> _What you need to do_
For the records below, output every line from the one holding "TEMP2 pin GND: none -> GND" through the final line, unaltered, and no other lines.

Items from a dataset
§ §
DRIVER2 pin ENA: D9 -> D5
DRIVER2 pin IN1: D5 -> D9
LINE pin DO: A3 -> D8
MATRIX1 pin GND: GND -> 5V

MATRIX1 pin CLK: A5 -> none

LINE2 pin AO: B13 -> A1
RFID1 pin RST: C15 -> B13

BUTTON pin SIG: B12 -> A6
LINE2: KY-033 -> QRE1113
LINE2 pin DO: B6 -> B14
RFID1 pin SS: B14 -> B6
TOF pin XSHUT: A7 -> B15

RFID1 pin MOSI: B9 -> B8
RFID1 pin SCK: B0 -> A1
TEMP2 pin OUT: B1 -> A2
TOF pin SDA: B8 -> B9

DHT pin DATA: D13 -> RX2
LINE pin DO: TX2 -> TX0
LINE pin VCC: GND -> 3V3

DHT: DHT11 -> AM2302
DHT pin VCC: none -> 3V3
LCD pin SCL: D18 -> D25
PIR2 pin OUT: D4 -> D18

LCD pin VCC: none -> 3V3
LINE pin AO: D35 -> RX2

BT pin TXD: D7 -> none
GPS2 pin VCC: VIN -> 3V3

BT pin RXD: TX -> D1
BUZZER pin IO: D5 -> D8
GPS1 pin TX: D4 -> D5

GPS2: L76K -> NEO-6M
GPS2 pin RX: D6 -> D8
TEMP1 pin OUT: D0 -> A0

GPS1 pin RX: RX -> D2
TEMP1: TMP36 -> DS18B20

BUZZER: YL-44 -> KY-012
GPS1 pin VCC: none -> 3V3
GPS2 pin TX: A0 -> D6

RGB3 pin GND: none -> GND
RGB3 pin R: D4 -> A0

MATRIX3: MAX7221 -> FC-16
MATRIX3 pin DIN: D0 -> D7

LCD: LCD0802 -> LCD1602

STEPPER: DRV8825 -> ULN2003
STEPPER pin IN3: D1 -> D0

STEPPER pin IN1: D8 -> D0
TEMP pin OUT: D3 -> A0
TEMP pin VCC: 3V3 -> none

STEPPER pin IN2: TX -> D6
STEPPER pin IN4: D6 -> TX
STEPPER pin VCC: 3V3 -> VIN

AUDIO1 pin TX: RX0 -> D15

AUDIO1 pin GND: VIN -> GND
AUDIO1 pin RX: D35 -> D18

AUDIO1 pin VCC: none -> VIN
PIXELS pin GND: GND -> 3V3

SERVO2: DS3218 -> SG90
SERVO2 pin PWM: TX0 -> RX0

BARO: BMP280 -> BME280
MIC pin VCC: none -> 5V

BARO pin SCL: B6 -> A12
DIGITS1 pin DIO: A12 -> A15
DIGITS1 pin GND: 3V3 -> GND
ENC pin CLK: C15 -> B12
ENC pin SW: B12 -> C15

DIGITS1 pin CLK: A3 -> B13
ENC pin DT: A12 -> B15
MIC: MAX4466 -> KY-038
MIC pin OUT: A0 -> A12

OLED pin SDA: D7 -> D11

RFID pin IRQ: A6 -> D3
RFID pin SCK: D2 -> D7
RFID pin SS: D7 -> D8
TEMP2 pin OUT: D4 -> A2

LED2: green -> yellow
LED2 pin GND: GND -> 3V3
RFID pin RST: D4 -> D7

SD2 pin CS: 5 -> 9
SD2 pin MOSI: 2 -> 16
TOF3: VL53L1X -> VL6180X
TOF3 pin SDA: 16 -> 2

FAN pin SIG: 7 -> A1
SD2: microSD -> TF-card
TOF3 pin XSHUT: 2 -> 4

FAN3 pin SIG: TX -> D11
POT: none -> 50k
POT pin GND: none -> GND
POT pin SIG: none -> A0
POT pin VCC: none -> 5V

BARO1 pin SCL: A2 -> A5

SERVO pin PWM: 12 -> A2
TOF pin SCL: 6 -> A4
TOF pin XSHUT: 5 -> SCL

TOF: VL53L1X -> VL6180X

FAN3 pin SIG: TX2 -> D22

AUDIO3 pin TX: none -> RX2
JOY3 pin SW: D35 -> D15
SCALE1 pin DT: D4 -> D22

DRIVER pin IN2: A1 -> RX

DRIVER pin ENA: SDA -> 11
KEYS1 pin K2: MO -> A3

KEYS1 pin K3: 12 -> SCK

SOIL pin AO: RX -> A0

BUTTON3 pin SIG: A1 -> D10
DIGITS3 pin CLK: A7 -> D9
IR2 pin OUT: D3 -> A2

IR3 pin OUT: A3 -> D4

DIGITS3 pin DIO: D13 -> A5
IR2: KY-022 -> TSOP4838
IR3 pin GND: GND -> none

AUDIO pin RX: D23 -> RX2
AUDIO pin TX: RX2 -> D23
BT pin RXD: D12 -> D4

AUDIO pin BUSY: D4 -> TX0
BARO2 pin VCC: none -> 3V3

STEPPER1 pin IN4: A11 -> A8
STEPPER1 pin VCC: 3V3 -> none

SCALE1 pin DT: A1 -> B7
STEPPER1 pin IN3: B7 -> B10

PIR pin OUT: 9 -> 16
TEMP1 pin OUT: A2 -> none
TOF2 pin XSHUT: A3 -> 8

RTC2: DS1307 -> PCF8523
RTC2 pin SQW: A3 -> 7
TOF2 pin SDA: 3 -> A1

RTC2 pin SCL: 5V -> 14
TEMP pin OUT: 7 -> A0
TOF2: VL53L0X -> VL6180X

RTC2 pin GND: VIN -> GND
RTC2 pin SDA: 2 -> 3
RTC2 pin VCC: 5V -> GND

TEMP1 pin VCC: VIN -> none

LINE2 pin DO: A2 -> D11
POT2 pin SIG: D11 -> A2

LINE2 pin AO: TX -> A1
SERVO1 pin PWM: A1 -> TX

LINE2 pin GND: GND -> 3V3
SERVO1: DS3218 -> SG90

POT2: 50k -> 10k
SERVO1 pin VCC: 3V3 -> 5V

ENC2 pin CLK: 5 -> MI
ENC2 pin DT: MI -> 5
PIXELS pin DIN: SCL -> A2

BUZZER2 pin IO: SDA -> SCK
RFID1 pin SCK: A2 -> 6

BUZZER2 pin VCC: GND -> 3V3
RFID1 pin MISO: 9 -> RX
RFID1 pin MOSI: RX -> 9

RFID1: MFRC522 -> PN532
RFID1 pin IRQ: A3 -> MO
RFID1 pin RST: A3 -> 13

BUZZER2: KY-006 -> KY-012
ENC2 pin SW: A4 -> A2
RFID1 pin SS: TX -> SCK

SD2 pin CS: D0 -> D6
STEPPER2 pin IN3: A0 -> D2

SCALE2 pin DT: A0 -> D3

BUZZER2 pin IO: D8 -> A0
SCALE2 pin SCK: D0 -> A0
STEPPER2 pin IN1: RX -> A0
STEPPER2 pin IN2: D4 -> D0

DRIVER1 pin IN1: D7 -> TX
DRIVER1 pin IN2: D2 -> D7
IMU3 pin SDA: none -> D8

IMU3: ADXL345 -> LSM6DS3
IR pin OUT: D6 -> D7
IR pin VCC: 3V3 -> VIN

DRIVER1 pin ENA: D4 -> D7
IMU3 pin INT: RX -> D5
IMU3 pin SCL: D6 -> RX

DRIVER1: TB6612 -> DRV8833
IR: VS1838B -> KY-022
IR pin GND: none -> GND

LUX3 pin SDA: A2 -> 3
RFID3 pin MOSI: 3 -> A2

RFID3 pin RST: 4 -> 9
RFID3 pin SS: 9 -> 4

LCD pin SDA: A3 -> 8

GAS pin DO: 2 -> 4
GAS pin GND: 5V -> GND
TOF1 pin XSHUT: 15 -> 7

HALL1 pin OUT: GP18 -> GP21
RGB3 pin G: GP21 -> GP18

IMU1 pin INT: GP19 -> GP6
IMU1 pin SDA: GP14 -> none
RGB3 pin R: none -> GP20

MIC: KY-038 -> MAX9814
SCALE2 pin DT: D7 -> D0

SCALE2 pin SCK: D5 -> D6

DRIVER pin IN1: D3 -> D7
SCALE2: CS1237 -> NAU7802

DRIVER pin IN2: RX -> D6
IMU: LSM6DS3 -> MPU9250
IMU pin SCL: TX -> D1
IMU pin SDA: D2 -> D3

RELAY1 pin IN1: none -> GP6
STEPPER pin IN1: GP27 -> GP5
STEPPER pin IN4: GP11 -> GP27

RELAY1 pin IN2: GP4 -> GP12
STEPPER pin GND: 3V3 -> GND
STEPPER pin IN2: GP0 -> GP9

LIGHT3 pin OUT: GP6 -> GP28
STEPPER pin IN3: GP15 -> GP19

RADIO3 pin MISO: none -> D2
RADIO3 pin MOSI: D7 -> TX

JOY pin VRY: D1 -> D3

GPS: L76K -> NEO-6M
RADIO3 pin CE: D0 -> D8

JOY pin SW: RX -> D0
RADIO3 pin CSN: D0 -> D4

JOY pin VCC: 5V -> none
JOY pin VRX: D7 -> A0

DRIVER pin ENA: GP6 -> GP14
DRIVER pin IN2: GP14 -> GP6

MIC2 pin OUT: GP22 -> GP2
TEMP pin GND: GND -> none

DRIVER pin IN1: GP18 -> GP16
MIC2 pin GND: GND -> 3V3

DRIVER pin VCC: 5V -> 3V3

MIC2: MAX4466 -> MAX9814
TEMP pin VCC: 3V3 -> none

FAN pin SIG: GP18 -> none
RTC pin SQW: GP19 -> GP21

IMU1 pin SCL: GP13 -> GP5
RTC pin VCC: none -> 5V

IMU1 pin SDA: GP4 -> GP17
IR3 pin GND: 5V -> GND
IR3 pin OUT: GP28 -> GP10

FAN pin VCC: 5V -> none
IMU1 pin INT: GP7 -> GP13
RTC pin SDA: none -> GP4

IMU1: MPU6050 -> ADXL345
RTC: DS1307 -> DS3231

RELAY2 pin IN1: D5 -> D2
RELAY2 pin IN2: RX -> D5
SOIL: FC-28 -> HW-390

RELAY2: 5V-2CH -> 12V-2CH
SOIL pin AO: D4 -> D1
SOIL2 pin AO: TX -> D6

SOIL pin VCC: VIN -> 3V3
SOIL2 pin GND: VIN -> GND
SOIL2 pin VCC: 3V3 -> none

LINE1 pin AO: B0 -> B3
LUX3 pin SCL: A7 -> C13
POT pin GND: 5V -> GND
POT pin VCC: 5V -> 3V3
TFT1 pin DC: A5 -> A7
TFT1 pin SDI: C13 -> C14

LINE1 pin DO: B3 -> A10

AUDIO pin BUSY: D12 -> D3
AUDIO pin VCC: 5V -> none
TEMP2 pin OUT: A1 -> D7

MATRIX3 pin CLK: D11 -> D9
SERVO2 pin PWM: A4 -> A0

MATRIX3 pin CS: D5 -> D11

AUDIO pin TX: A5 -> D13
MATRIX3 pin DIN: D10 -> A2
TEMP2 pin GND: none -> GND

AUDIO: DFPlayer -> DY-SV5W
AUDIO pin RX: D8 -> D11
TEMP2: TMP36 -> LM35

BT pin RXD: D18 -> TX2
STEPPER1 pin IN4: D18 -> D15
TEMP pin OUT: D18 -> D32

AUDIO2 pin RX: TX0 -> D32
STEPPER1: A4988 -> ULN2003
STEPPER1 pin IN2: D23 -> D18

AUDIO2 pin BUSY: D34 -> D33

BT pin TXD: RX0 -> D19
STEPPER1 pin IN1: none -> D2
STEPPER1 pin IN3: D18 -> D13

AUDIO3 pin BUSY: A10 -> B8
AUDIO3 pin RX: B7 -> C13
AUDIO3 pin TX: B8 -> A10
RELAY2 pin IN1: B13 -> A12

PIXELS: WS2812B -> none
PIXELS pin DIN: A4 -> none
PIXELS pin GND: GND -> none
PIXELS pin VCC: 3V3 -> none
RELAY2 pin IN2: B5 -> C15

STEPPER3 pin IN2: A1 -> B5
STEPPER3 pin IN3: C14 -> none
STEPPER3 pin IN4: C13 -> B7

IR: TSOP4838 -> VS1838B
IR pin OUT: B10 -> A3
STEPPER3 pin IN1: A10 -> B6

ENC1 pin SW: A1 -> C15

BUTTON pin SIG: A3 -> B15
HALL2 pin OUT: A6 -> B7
§ §
> _Response box_
TEMP2 pin GND: none -> GND

AUDIO: DFPlayer -> DY-SV5W
AUDIO pin RX: D8 -> D11
TEMP2: TMP36 -> LM35

BT pin RXD: D18 -> TX2
STEPPER1 pin IN4: D18 -> D15
TEMP pin OUT: D18 -> D32

AUDIO2 pin RX: TX0 -> D32
STEPPER1: A4988 -> ULN2003
STEPPER1 pin IN2: D23 -> D18

AUDIO2 pin BUSY: D34 -> D33

BT pin TXD: RX0 -> D19
STEPPER1 pin IN1: none -> D2
STEPPER1 pin IN3: D18 -> D13

AUDIO3 pin BUSY: A10 -> B8
AUDIO3 pin RX: B7 -> C13
AUDIO3 pin TX: B8 -> A10
RELAY2 pin IN1: B13 -> A12

PIXELS: WS2812B -> none
PIXELS pin DIN: A4 -> none
PIXELS pin GND: GND -> none
PIXELS pin VCC: 3V3 -> none
RELAY2 pin IN2: B5 -> C15

STEPPER3 pin IN2: A1 -> B5
STEPPER3 pin IN3: C14 -> none
STEPPER3 pin IN4: C13 -> B7

IR: TSOP4838 -> VS1838B
IR pin OUT: B10 -> A3
STEPPER3 pin IN1: A10 -> B6

ENC1 pin SW: A1 -> C15

BUTTON pin SIG: A3 -> B15
HALL2 pin OUT: A6 -> B7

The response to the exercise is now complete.